Copy the line with "first_place: [677, 213, 824, 330]" and all lines following it through the last line of the entries, exactly as written.

Given entries

______________________________

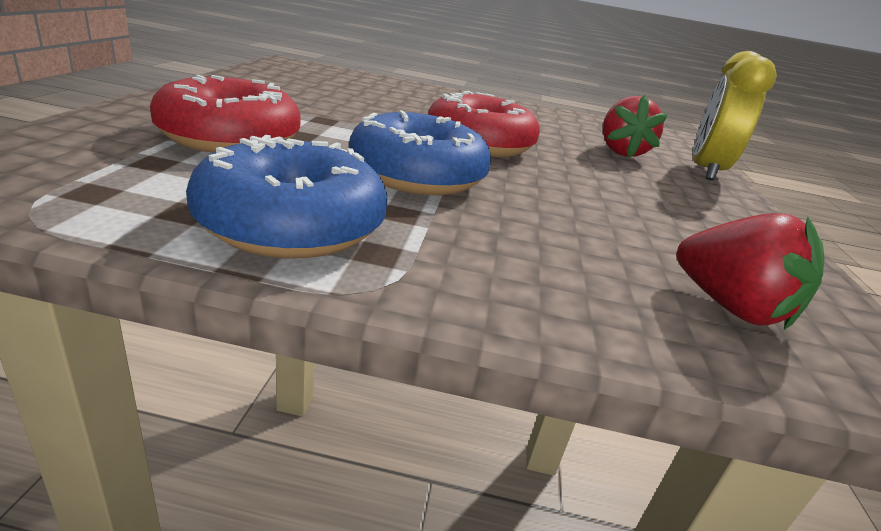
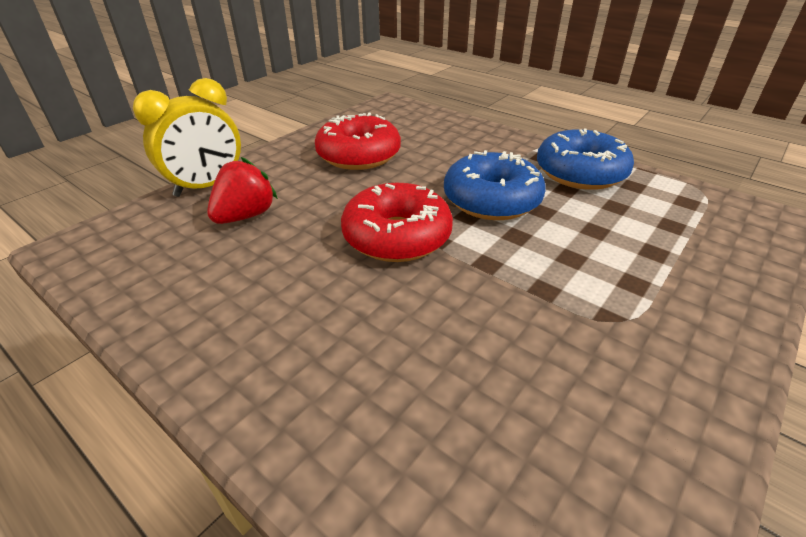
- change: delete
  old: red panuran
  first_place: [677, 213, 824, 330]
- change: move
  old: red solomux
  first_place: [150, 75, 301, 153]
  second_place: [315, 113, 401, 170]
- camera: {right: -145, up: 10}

______________________________

Response area
  first_place: [677, 213, 824, 330]
- change: move
  old: red solomux
  first_place: [150, 75, 301, 153]
  second_place: [315, 113, 401, 170]
- camera: {right: -145, up: 10}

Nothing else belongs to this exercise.